(Records excerpted from a collection)
=== Begin Enclosure ===

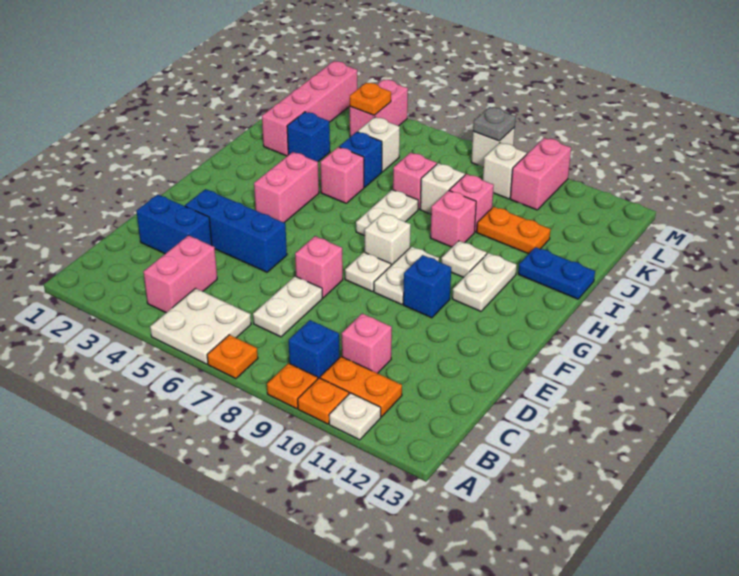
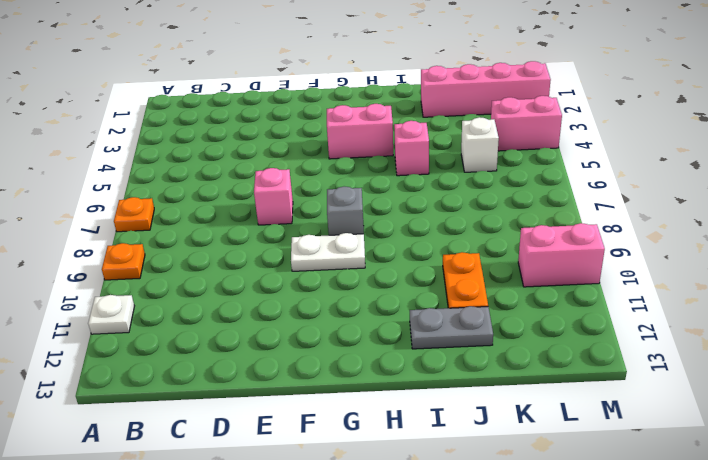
grey brick G8 level 1 -> white brick G8 level 1
grey plate I12:J12 level 1 -> blue plate I12:I13 level 1
none -> white plate A5:B6 level 1
none -> orange plate A10 level 1
none -> pink brick B4:C4 level 1
none -> blue brick B9 level 1

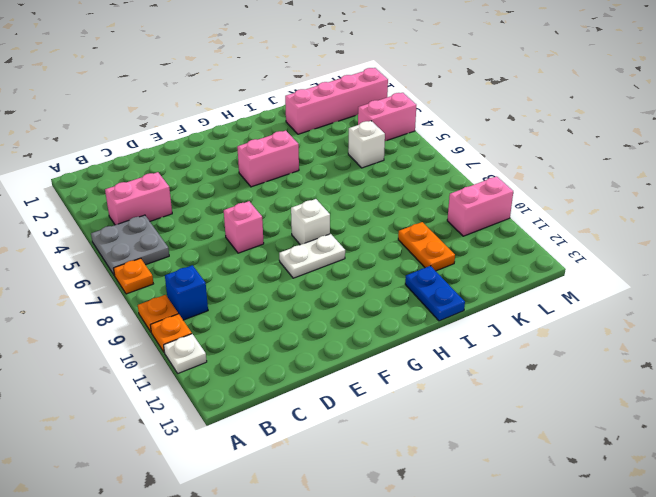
grey plate A5:B6 level 1 -> white plate A5:B6 level 1
none -> orange plate B10:B11 level 1
none -> white plate C7:D7 level 1
none -> pink brick C10 level 1
none -> blue brick D2:D3 level 1

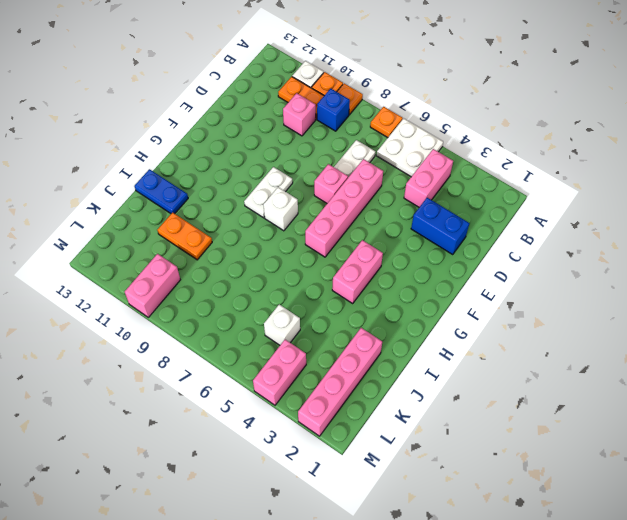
pink brick D6:G6 level 1 -> none
none -> blue brick E3:E5 level 1
none -> white plate F8 level 1
none -> blue brick F10 level 1
none -> white plate G11:H11 level 1

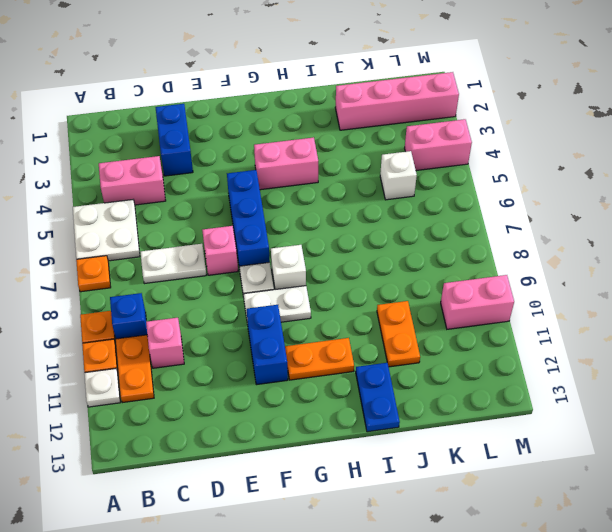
blue brick F5:F7 level 1 -> blue brick E3:E5 level 1
blue brick F10:F11 level 1 -> blue brick F10 level 1
orange plate G11:H11 level 1 -> white plate G11:H11 level 1
none -> white plate H7:I7 level 1
none -> white plate H10 level 1
none -> pink brick I5 level 1
none -> pink brick I9 level 1

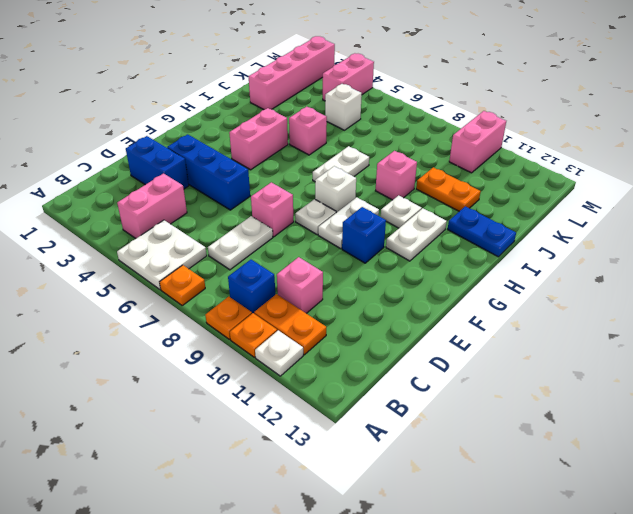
none -> blue brick J3 level 1
none -> blue brick J5 level 1
none -> pink brick J7 level 1
none -> white brick J8 level 1

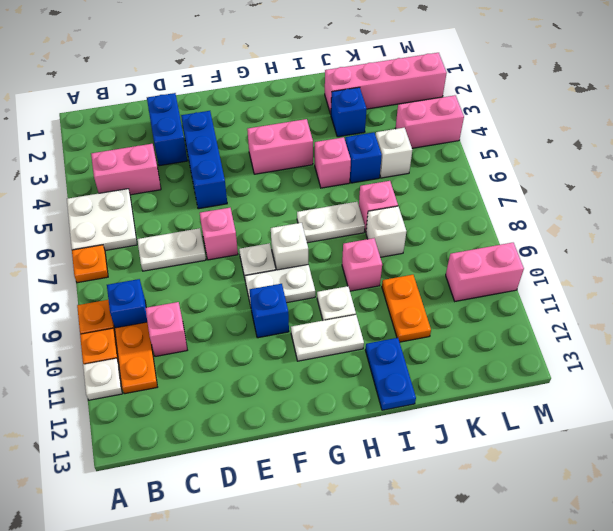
none -> pink brick J9 level 1
none -> white brick L9 level 1
none -> white brick M8 level 1
none -> orange plate L4 level 2

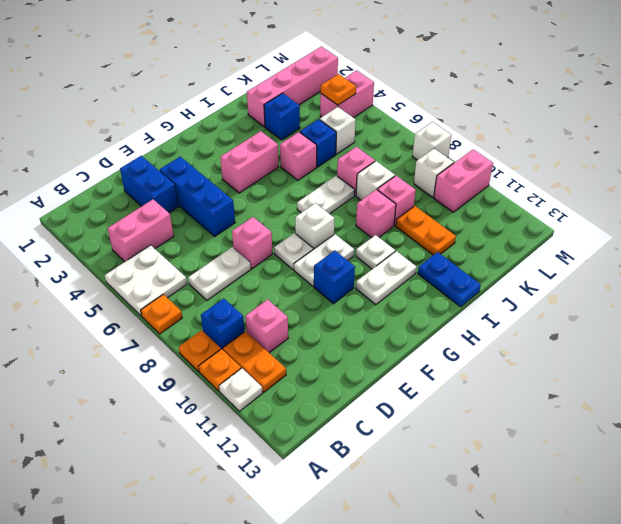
none -> grey plate M8 level 2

=== End Enclosure ===

PROMPT. Write out, exactly and with nothing added, every line from the one that holds "none -> blue brick F10 level 1" to the end of the entries above; pictures stay out.

SOLUTION FOR THIS TASK.
none -> blue brick F10 level 1
none -> white plate G11:H11 level 1

blue brick F5:F7 level 1 -> blue brick E3:E5 level 1
blue brick F10:F11 level 1 -> blue brick F10 level 1
orange plate G11:H11 level 1 -> white plate G11:H11 level 1
none -> white plate H7:I7 level 1
none -> white plate H10 level 1
none -> pink brick I5 level 1
none -> pink brick I9 level 1

none -> blue brick J3 level 1
none -> blue brick J5 level 1
none -> pink brick J7 level 1
none -> white brick J8 level 1

none -> pink brick J9 level 1
none -> white brick L9 level 1
none -> white brick M8 level 1
none -> orange plate L4 level 2

none -> grey plate M8 level 2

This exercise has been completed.